_Exercise requirements:_ Print the range of lines that opens with the line containing "white slope E4:F4" and closes with the last line of the listing. Include both ends; print nothing more.

-------

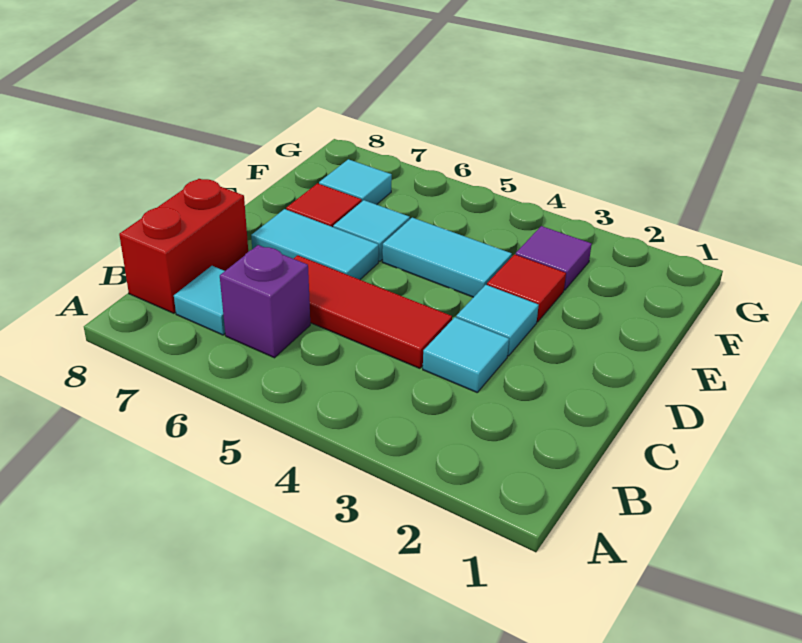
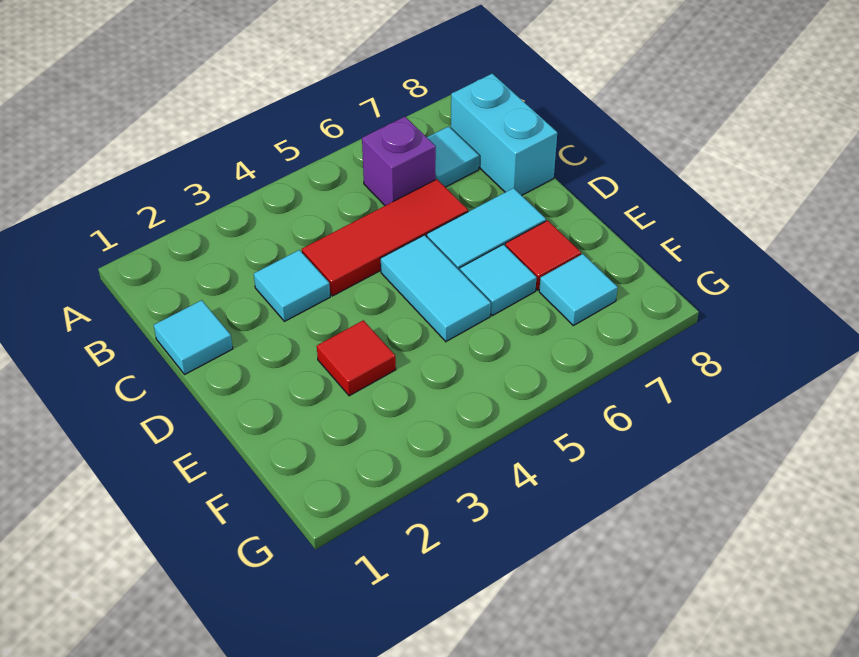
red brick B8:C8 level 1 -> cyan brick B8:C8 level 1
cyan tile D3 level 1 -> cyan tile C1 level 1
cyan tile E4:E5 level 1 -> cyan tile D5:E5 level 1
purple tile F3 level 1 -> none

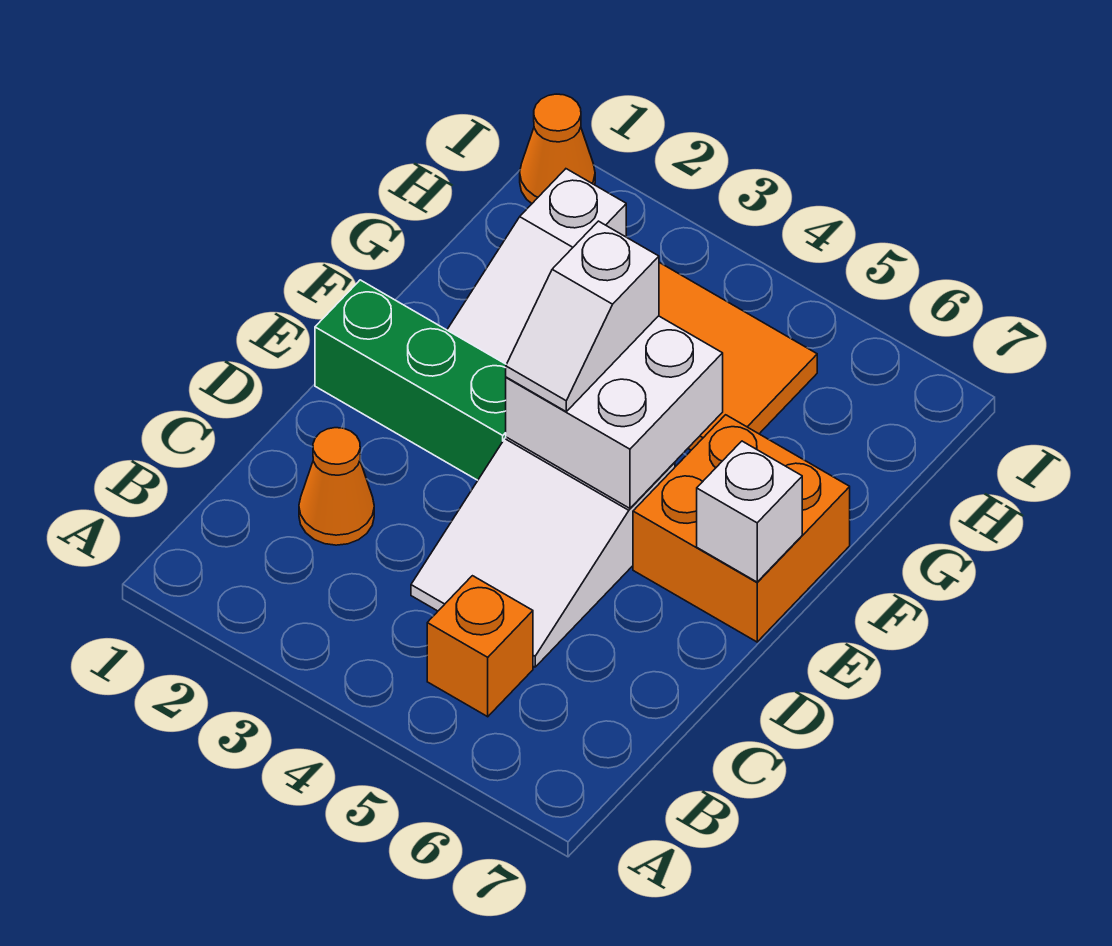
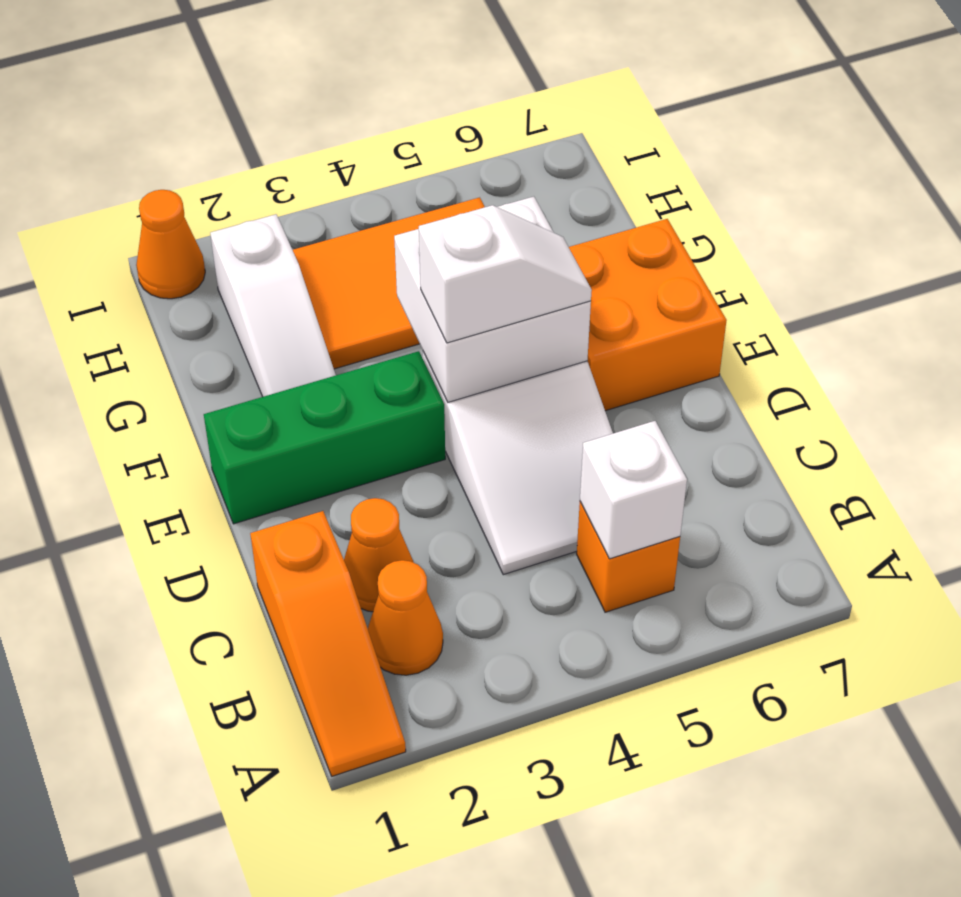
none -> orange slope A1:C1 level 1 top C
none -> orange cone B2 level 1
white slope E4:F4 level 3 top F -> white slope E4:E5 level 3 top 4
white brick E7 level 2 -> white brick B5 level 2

-------

_Reply:_
white slope E4:F4 level 3 top F -> white slope E4:E5 level 3 top 4
white brick E7 level 2 -> white brick B5 level 2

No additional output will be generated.